+++ Dataset entries

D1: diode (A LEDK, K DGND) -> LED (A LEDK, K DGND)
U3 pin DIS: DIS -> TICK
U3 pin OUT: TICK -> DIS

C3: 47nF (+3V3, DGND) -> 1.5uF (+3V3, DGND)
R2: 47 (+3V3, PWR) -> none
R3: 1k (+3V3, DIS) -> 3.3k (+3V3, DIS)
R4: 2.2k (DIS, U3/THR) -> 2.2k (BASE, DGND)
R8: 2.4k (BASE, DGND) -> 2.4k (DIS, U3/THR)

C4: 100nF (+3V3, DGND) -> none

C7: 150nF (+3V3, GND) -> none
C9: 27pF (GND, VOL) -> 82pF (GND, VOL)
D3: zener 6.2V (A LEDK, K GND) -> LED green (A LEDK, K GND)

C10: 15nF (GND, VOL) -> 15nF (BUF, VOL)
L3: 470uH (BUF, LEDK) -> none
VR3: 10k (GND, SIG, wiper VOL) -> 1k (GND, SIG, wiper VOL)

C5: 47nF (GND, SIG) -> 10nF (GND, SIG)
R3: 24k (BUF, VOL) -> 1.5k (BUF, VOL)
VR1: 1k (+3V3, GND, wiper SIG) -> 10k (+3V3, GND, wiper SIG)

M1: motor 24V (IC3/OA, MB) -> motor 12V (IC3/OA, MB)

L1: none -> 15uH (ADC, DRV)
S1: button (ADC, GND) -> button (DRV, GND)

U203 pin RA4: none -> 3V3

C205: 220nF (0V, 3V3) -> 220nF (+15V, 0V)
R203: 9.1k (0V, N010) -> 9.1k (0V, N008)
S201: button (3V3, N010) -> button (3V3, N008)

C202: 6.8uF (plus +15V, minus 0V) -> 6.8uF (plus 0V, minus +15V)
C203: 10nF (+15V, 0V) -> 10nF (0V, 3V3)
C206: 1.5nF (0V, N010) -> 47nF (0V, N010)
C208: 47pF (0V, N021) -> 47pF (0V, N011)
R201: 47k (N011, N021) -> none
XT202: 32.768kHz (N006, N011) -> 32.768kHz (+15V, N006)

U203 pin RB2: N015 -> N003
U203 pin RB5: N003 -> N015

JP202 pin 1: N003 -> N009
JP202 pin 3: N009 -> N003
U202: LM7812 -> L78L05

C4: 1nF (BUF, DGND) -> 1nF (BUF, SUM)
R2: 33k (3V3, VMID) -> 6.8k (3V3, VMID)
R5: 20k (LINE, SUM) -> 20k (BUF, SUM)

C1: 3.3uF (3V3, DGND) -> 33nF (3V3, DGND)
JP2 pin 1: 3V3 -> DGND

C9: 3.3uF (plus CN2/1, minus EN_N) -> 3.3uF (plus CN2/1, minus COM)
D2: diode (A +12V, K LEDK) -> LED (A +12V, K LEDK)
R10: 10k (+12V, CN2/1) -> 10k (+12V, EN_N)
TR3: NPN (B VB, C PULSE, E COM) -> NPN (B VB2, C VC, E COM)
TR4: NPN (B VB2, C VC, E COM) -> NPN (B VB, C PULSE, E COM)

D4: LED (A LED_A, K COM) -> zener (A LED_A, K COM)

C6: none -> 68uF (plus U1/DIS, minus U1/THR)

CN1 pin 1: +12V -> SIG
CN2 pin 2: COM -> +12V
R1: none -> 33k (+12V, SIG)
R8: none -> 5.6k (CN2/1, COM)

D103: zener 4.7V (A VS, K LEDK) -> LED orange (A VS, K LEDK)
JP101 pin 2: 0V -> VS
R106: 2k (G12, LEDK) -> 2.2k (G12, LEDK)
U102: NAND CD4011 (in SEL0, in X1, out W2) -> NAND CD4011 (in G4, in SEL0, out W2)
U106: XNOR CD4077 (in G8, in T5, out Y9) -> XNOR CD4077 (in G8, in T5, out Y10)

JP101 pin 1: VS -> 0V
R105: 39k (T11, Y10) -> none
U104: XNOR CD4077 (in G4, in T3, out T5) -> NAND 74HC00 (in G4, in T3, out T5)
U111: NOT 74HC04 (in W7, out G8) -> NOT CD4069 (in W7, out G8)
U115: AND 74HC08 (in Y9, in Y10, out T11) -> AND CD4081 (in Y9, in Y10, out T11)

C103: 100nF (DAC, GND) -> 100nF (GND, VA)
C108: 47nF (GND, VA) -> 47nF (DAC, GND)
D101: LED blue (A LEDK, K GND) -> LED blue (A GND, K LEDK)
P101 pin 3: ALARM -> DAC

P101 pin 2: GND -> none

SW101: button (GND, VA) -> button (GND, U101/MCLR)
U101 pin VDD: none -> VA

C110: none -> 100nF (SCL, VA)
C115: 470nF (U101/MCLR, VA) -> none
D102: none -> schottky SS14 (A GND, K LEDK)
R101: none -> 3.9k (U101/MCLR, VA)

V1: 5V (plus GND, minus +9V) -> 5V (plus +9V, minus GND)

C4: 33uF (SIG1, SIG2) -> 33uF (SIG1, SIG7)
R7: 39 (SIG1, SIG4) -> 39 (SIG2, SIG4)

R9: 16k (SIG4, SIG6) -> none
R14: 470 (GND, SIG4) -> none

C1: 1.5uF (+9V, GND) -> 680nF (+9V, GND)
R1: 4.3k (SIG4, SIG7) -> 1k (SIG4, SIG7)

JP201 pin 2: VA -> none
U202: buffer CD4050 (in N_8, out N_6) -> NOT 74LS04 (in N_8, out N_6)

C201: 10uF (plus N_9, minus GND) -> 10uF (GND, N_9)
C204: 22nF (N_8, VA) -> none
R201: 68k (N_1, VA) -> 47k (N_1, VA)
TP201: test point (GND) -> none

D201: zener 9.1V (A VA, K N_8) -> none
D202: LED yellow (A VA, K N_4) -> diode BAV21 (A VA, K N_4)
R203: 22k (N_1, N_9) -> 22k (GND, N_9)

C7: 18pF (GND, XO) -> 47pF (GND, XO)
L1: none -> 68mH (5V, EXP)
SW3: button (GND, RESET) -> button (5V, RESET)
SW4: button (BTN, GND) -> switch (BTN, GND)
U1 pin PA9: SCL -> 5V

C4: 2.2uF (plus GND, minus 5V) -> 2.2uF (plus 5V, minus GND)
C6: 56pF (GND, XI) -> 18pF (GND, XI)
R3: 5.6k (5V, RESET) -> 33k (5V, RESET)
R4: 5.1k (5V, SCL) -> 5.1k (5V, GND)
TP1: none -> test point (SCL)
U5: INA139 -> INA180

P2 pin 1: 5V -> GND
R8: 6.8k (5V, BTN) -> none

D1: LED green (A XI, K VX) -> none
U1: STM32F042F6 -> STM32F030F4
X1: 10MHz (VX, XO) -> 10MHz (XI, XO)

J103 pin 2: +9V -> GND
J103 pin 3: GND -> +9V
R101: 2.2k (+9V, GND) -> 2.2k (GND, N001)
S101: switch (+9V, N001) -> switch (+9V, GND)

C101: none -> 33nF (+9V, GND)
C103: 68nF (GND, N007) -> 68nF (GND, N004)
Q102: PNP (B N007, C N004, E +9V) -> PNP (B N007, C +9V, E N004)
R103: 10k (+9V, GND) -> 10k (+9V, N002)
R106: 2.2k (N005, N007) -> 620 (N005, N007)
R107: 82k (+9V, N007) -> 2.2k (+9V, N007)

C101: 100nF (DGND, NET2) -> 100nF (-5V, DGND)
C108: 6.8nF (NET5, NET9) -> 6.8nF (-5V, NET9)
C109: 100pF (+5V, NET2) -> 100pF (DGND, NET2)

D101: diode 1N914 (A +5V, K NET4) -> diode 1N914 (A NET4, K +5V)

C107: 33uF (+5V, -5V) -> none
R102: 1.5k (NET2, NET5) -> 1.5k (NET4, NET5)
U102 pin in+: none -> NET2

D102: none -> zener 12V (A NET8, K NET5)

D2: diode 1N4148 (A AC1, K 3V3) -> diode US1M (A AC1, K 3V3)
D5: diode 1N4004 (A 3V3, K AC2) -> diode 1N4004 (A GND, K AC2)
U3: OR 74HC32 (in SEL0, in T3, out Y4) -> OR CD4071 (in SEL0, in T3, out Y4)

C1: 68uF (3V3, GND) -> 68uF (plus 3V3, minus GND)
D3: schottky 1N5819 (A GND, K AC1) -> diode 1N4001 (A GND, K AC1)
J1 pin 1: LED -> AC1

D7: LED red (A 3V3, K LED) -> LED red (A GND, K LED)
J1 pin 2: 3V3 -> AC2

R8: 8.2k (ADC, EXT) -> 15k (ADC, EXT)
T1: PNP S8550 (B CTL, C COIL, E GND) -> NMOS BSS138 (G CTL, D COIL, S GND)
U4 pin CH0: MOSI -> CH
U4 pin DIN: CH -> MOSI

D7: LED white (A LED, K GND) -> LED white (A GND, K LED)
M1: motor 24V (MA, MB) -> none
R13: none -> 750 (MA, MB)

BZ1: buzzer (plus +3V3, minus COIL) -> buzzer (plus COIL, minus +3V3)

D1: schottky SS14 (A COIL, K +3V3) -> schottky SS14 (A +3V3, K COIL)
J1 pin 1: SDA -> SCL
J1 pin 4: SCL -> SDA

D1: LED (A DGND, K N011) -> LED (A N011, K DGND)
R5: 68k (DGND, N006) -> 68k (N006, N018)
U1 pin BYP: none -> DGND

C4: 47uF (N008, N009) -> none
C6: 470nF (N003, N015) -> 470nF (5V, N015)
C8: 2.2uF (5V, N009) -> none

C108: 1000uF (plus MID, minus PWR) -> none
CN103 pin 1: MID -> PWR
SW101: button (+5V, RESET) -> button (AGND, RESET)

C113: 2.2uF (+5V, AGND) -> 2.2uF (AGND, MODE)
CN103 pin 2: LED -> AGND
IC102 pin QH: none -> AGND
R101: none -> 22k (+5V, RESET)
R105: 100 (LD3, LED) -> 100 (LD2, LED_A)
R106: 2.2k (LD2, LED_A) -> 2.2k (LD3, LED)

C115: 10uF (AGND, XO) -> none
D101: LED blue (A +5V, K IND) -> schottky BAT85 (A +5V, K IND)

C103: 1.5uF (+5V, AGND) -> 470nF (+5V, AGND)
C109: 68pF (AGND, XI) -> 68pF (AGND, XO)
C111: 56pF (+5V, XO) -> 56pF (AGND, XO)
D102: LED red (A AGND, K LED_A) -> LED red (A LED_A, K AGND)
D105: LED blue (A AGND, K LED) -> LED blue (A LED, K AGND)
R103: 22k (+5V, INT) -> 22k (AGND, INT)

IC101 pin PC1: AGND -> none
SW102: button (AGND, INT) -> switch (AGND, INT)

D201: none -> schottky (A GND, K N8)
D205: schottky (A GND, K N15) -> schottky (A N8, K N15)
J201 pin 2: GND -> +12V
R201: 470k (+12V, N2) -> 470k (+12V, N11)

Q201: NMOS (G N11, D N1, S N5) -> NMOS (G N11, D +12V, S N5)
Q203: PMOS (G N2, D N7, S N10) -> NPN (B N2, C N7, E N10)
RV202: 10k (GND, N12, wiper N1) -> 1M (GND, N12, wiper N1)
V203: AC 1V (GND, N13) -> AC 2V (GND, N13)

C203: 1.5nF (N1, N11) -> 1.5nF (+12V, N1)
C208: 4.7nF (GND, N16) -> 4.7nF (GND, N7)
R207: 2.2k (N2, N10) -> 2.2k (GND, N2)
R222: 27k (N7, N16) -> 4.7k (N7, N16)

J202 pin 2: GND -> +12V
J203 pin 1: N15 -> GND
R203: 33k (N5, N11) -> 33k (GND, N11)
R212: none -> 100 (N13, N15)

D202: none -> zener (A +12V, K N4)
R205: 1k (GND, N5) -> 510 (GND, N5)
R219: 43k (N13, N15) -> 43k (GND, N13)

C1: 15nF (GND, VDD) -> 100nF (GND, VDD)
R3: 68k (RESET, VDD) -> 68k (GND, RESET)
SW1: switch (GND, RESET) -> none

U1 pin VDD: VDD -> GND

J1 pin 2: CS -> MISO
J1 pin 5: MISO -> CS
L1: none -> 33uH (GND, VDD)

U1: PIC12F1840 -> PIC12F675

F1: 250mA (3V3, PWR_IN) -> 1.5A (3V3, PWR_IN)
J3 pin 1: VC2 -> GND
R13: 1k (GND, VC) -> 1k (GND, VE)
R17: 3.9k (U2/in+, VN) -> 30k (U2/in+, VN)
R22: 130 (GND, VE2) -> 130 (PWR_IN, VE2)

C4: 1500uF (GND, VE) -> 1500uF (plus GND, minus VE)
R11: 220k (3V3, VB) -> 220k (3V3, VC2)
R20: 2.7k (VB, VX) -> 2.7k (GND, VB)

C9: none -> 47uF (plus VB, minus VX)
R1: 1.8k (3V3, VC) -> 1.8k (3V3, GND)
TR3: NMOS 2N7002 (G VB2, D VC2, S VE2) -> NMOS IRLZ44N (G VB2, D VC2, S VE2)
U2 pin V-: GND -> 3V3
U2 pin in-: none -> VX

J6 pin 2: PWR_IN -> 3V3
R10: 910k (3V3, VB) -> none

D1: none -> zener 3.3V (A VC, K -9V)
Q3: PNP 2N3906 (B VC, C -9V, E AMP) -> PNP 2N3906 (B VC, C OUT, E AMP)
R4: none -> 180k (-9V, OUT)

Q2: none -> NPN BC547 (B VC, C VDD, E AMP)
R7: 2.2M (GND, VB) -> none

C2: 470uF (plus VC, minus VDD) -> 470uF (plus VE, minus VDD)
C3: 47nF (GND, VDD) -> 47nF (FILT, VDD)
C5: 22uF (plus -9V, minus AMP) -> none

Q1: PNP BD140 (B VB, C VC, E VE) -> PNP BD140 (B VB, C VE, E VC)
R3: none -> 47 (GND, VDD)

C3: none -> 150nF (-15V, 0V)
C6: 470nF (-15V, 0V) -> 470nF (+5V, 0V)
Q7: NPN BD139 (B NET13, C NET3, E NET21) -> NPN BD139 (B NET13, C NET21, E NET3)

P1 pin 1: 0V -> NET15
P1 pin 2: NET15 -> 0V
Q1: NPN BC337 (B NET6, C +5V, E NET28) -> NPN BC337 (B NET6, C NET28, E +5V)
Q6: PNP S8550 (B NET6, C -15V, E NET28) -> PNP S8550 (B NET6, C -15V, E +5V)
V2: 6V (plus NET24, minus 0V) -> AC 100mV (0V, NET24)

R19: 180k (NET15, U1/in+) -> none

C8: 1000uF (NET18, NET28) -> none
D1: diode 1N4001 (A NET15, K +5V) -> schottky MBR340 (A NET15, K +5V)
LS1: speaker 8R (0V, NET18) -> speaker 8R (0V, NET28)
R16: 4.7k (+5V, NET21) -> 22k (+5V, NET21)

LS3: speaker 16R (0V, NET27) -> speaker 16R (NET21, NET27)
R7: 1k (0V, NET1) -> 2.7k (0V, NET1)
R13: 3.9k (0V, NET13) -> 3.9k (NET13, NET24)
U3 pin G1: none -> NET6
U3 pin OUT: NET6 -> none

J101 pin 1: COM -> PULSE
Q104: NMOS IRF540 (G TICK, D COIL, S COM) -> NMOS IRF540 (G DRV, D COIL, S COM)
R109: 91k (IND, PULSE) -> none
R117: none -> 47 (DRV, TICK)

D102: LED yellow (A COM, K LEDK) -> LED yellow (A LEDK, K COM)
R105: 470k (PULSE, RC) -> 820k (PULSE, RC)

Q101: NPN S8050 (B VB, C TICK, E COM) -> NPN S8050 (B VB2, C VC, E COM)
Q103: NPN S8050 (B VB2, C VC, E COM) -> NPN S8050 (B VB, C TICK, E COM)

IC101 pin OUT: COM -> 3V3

++++++

**Exercise details**
Output only an exact transcription of the lines above from the one with "C113: 2.2uF (+5V, AGND) -> 2.2uF (AGND, MODE)" up to and including the one with "R207: 2.2k (N2, N10) -> 2.2k (GND, N2)".

**Result below**
C113: 2.2uF (+5V, AGND) -> 2.2uF (AGND, MODE)
CN103 pin 2: LED -> AGND
IC102 pin QH: none -> AGND
R101: none -> 22k (+5V, RESET)
R105: 100 (LD3, LED) -> 100 (LD2, LED_A)
R106: 2.2k (LD2, LED_A) -> 2.2k (LD3, LED)

C115: 10uF (AGND, XO) -> none
D101: LED blue (A +5V, K IND) -> schottky BAT85 (A +5V, K IND)

C103: 1.5uF (+5V, AGND) -> 470nF (+5V, AGND)
C109: 68pF (AGND, XI) -> 68pF (AGND, XO)
C111: 56pF (+5V, XO) -> 56pF (AGND, XO)
D102: LED red (A AGND, K LED_A) -> LED red (A LED_A, K AGND)
D105: LED blue (A AGND, K LED) -> LED blue (A LED, K AGND)
R103: 22k (+5V, INT) -> 22k (AGND, INT)

IC101 pin PC1: AGND -> none
SW102: button (AGND, INT) -> switch (AGND, INT)

D201: none -> schottky (A GND, K N8)
D205: schottky (A GND, K N15) -> schottky (A N8, K N15)
J201 pin 2: GND -> +12V
R201: 470k (+12V, N2) -> 470k (+12V, N11)

Q201: NMOS (G N11, D N1, S N5) -> NMOS (G N11, D +12V, S N5)
Q203: PMOS (G N2, D N7, S N10) -> NPN (B N2, C N7, E N10)
RV202: 10k (GND, N12, wiper N1) -> 1M (GND, N12, wiper N1)
V203: AC 1V (GND, N13) -> AC 2V (GND, N13)

C203: 1.5nF (N1, N11) -> 1.5nF (+12V, N1)
C208: 4.7nF (GND, N16) -> 4.7nF (GND, N7)
R207: 2.2k (N2, N10) -> 2.2k (GND, N2)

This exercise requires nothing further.